> EXERCISE
From the material below, copy out each line that includes the string "kern".

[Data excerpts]
• • • • • • •
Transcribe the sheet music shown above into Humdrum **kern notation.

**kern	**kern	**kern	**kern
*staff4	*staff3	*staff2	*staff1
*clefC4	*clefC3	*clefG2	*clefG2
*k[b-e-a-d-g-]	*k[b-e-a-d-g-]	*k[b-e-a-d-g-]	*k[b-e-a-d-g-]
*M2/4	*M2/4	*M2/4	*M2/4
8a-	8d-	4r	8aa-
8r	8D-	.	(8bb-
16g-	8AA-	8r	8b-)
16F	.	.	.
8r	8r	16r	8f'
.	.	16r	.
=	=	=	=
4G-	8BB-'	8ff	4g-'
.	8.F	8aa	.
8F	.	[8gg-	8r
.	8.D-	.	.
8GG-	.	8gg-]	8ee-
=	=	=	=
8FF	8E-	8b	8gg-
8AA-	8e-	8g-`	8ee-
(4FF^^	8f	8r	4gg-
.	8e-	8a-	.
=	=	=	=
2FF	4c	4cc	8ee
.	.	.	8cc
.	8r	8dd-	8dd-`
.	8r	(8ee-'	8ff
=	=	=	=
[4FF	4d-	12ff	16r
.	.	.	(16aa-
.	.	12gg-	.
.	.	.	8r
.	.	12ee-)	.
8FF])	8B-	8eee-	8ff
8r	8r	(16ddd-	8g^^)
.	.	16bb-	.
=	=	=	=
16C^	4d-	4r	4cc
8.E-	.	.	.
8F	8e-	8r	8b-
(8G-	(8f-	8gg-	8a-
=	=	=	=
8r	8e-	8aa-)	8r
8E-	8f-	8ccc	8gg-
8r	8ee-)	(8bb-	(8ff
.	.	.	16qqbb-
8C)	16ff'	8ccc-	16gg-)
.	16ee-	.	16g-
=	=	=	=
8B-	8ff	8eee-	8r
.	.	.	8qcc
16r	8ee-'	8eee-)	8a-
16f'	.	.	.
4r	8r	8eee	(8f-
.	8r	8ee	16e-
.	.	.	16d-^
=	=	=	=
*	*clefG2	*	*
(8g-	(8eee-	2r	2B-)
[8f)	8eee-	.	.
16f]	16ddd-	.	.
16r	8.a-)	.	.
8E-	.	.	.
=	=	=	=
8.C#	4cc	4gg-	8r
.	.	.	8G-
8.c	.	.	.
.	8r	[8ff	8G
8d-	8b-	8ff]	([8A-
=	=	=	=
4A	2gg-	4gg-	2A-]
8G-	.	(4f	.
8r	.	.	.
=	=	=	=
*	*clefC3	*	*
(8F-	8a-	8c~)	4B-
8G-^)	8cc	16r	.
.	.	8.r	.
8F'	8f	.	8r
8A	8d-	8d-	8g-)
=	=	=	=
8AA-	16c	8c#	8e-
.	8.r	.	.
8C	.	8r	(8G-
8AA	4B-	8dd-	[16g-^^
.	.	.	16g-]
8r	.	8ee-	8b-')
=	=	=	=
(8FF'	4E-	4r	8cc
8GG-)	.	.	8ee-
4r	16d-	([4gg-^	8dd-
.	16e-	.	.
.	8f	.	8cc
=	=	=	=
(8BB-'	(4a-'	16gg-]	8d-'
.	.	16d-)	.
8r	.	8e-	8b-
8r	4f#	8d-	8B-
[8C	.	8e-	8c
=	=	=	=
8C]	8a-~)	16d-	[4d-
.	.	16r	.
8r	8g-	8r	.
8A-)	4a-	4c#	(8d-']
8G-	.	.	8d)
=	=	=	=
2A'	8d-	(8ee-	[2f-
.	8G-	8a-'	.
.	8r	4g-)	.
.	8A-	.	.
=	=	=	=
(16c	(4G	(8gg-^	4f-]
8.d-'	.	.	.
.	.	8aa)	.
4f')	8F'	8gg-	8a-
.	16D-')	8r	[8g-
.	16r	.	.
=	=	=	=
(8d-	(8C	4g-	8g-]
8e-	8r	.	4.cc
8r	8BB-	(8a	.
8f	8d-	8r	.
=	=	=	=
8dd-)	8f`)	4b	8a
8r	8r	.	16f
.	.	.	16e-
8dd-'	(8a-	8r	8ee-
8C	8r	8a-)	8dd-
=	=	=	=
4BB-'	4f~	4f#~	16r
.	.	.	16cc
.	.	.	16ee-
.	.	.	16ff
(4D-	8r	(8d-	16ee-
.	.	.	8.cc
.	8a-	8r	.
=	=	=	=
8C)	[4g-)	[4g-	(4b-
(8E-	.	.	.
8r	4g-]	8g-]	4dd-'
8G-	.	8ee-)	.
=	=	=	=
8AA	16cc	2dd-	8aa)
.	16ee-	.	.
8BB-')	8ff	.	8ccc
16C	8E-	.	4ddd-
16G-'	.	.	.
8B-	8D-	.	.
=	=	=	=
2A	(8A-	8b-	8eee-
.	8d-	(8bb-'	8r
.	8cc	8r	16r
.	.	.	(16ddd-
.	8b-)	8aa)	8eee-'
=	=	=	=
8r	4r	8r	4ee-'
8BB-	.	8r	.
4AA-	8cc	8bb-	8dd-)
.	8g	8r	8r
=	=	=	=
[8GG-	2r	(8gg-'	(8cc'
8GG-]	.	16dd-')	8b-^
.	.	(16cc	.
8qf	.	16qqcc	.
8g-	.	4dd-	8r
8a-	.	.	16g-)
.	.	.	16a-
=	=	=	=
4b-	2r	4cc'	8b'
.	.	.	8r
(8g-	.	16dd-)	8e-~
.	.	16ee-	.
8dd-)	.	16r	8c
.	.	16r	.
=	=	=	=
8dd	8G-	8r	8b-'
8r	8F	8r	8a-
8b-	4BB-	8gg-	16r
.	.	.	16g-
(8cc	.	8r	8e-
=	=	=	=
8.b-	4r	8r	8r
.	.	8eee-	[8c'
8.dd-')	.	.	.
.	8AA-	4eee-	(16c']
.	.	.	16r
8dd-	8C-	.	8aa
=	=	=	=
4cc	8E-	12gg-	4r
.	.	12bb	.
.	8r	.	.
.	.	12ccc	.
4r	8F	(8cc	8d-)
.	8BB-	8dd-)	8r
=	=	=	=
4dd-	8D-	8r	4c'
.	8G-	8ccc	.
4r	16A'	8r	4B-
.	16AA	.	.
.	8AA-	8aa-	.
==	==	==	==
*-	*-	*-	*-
• • • • • • •
> REPLY TO THE EXERCISE
Transcribe the sheet music shown above into Humdrum **kern notation.
**kern	**kern	**kern	**kern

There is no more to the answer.